The task. Could you say how many lines below contain the word "orange"? Give the number with no other text.

Data.
━━━━━━━━
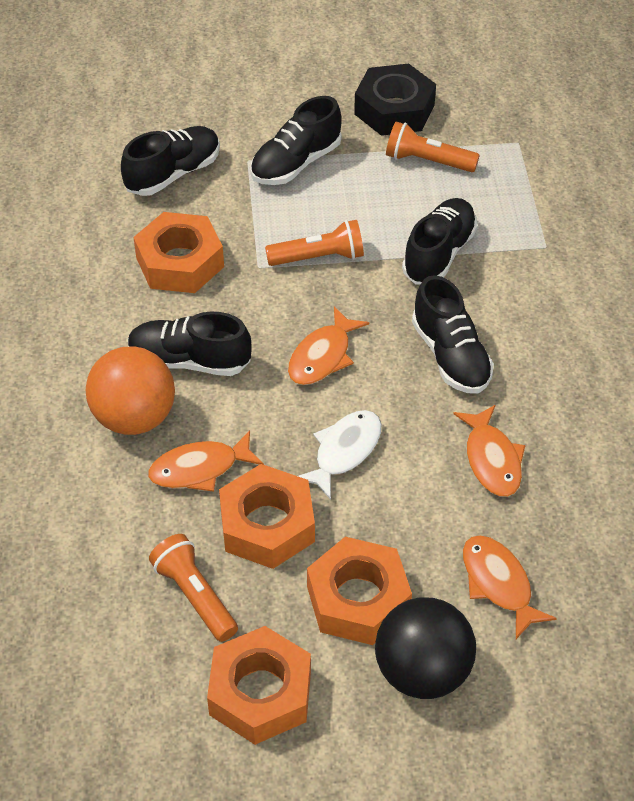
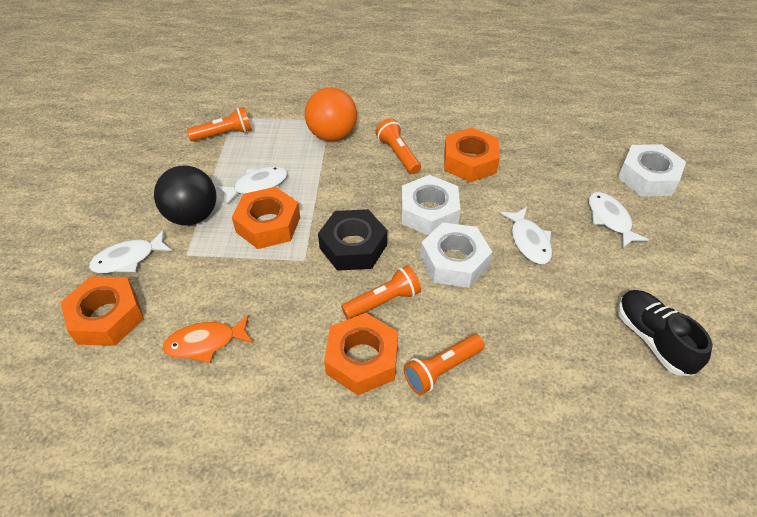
black shoe: 5 -> 1
orange fish: 4 -> 1
orange flashlight: 3 -> 4
white fish: 1 -> 4
white nut: 0 -> 3

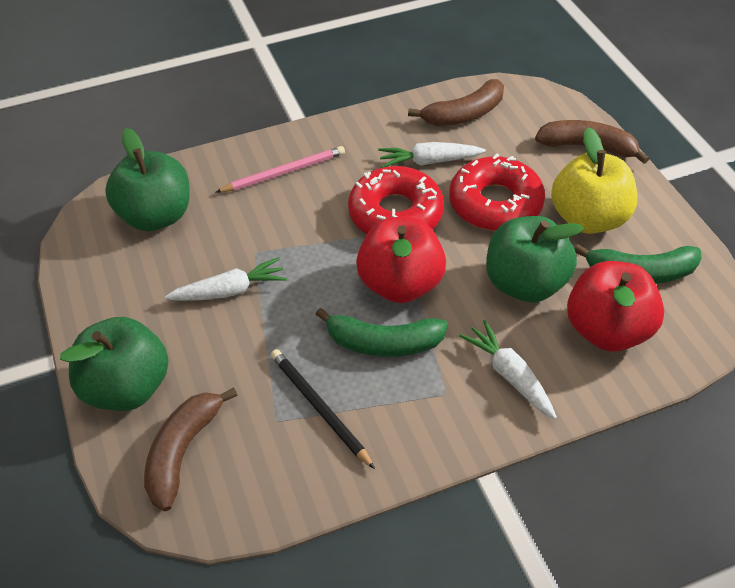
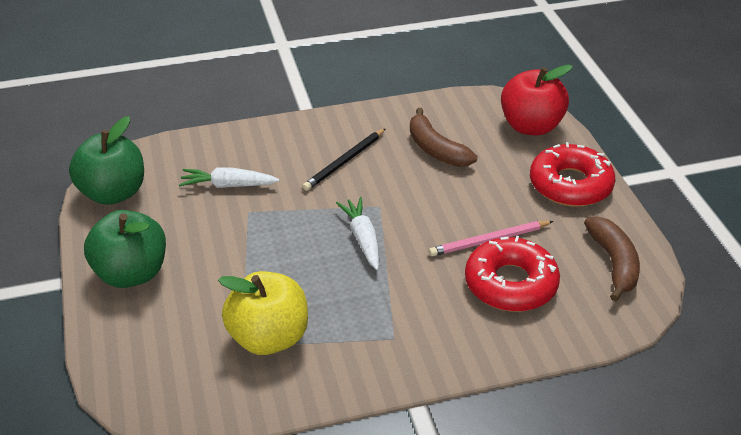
brown banana: 3 -> 2
green apple: 3 -> 2
green banana: 2 -> 0
red apple: 2 -> 1
white carrot: 3 -> 2

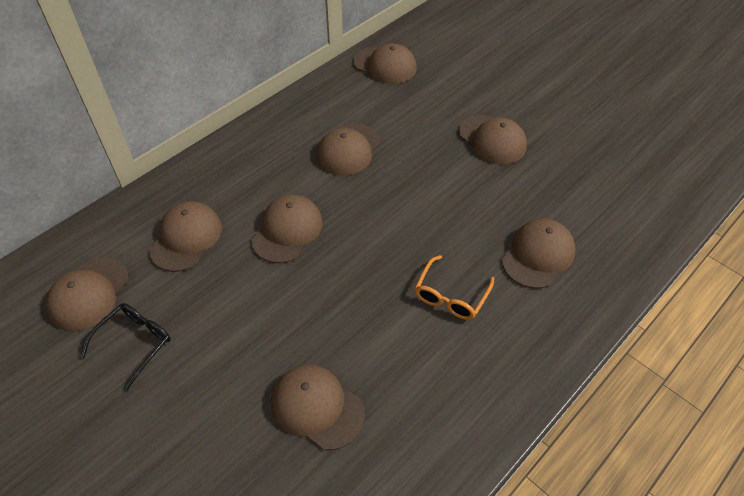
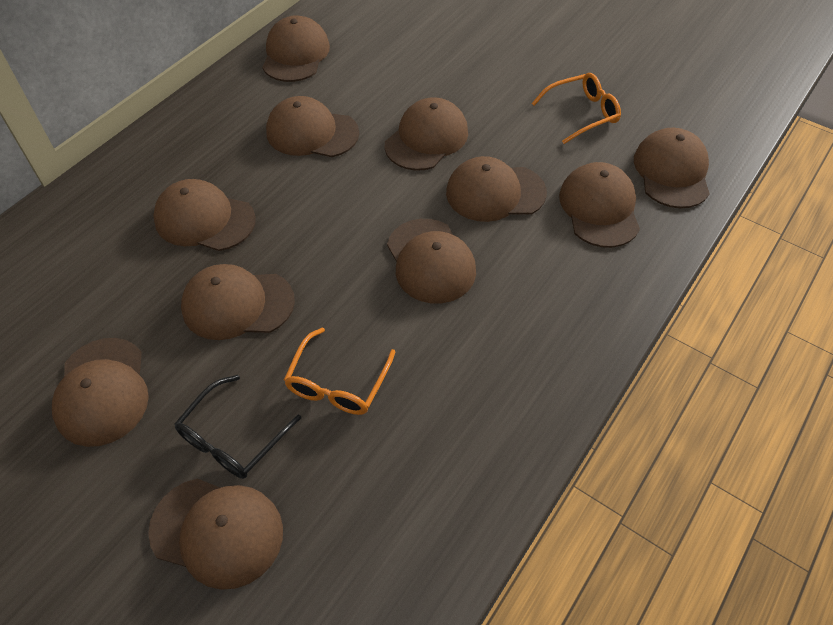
brown cap: 8 -> 11
orange glasses: 1 -> 2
━━━━━━━━
Response to the task. 3